** Opening Records to process block **
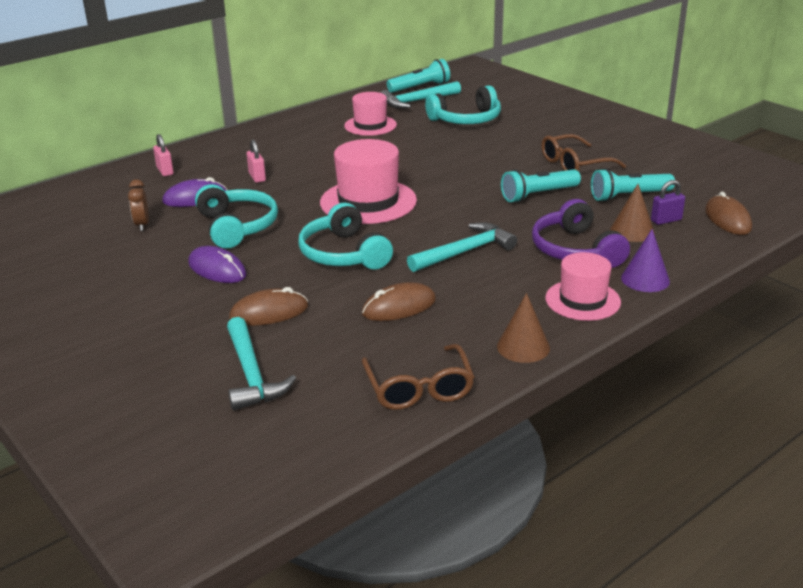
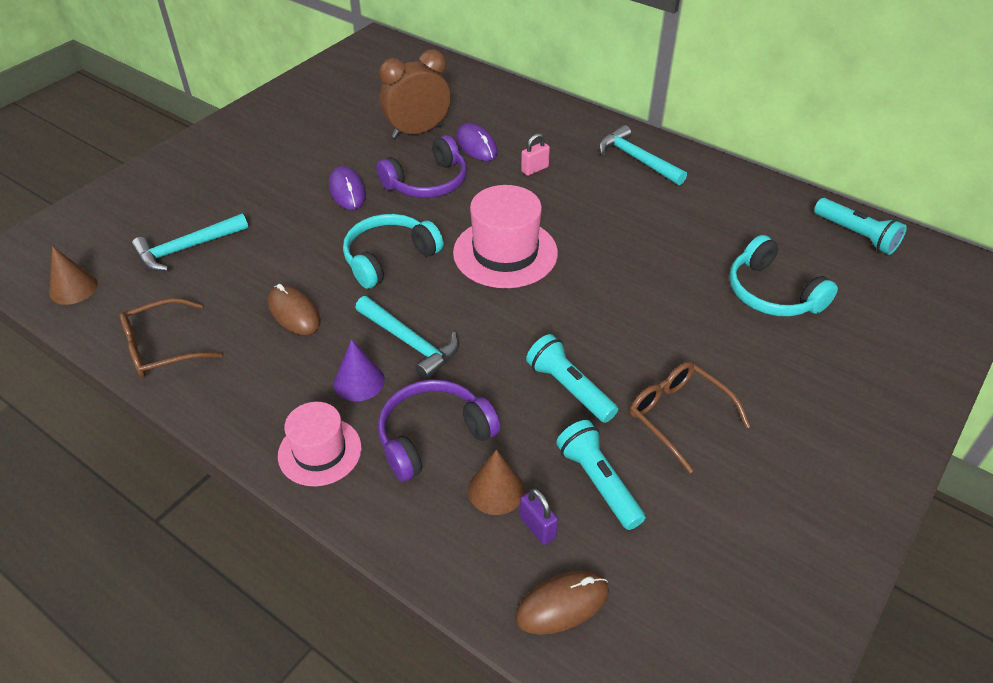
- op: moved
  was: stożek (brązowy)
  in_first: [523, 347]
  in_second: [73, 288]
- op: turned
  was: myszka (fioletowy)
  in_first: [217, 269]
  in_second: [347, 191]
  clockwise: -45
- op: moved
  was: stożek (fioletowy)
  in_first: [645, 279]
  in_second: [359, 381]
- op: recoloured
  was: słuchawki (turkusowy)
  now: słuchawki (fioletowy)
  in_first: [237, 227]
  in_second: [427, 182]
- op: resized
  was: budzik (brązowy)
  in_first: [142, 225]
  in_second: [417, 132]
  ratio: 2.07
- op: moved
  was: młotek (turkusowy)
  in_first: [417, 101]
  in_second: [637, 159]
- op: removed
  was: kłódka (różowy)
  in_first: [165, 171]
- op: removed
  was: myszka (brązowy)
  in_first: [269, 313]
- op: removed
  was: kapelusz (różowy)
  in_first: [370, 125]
** Closing Records to process block **
▶ _What the task asks_:
Look through the entries above and list every line containing "turkusowy".

▶ _Result of the exercise_:
  was: słuchawki (turkusowy)
  was: młotek (turkusowy)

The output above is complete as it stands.